Start of Block

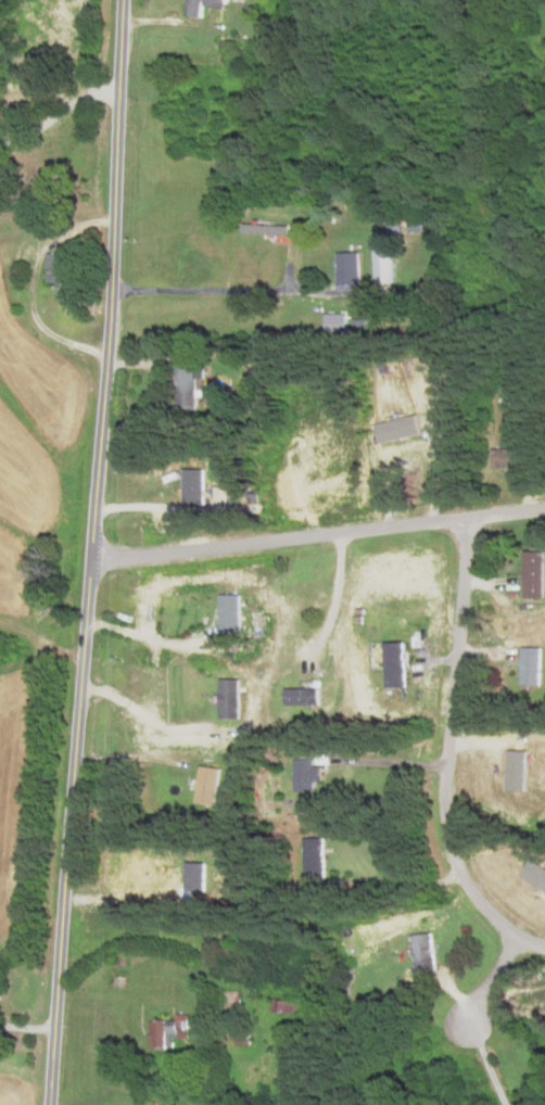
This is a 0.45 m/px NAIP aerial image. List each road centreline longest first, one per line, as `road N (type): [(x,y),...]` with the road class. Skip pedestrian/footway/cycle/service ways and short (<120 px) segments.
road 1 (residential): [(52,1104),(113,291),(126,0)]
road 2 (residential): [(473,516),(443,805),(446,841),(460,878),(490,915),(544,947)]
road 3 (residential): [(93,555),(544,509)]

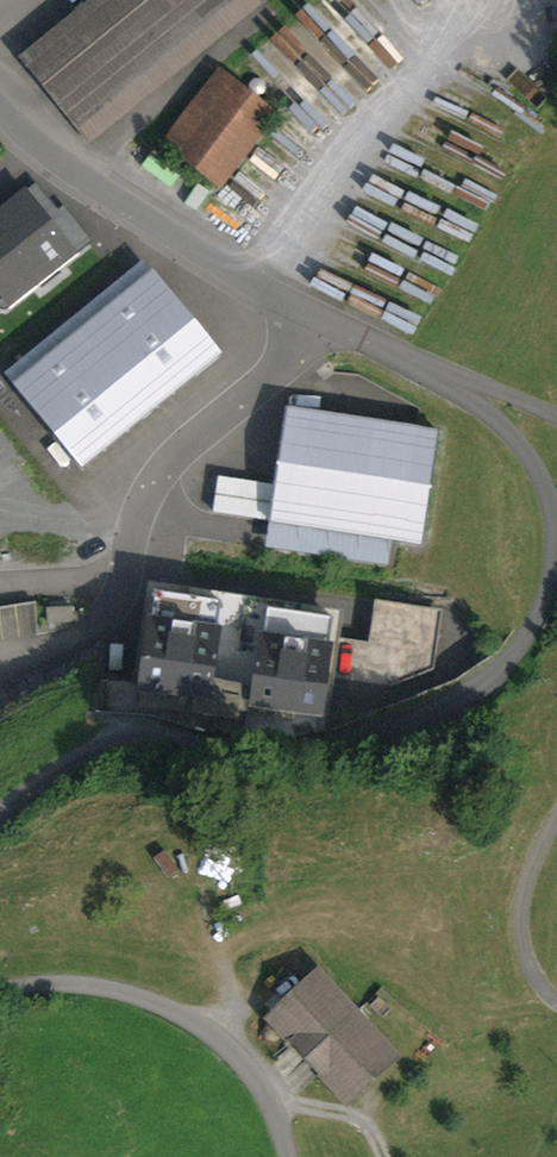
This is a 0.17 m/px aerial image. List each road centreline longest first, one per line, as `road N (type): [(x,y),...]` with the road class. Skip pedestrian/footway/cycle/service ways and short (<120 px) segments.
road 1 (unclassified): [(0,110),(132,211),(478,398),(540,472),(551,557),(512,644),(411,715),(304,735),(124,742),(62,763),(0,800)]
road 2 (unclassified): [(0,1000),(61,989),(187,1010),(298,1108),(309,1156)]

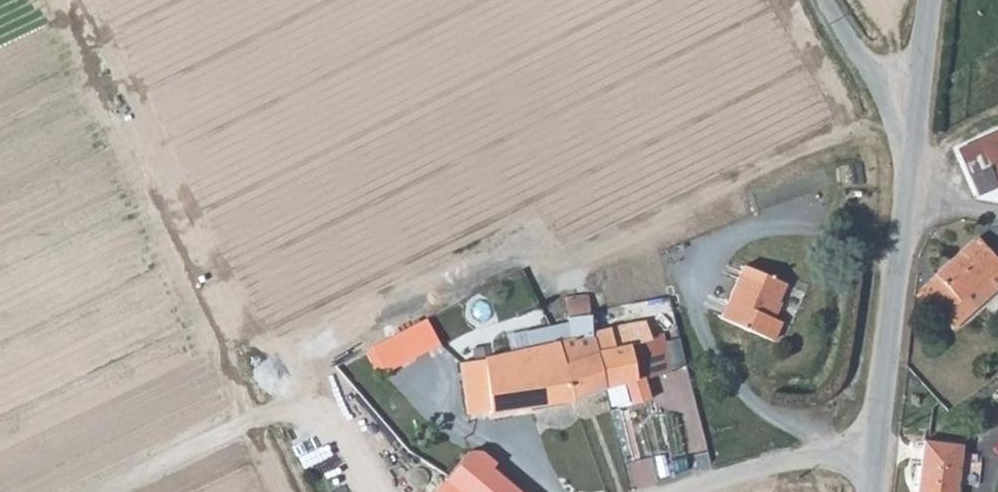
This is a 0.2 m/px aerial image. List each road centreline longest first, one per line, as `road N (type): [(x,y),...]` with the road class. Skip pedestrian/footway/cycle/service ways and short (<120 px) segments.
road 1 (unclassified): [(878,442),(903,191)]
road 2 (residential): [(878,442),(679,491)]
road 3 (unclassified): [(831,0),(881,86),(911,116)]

End of Block

**Required work**
Each record should be written out exactly, and each image should be omitted.

**Task answer**
This is a 0.45 m/px NAIP aerial image. List each road centreline longest first, one per line, as `road N (type): [(x,y),...]` with the road class. Skip pedestrian/footway/cycle/service ways and short (<120 px) segments.
road 1 (residential): [(52,1104),(113,291),(126,0)]
road 2 (residential): [(473,516),(443,805),(446,841),(460,878),(490,915),(544,947)]
road 3 (residential): [(93,555),(544,509)]

This is a 0.17 m/px aerial image. List each road centreline longest first, one per line, as `road N (type): [(x,y),...]` with the road class. Skip pedestrian/footway/cycle/service ways and short (<120 px) segments.
road 1 (unclassified): [(0,110),(132,211),(478,398),(540,472),(551,557),(512,644),(411,715),(304,735),(124,742),(62,763),(0,800)]
road 2 (unclassified): [(0,1000),(61,989),(187,1010),(298,1108),(309,1156)]

This is a 0.2 m/px aerial image. List each road centreline longest first, one per line, as `road N (type): [(x,y),...]` with the road class. Skip pedestrian/footway/cycle/service ways and short (<120 px) segments.
road 1 (unclassified): [(878,442),(903,191)]
road 2 (residential): [(878,442),(679,491)]
road 3 (unclassified): [(831,0),(881,86),(911,116)]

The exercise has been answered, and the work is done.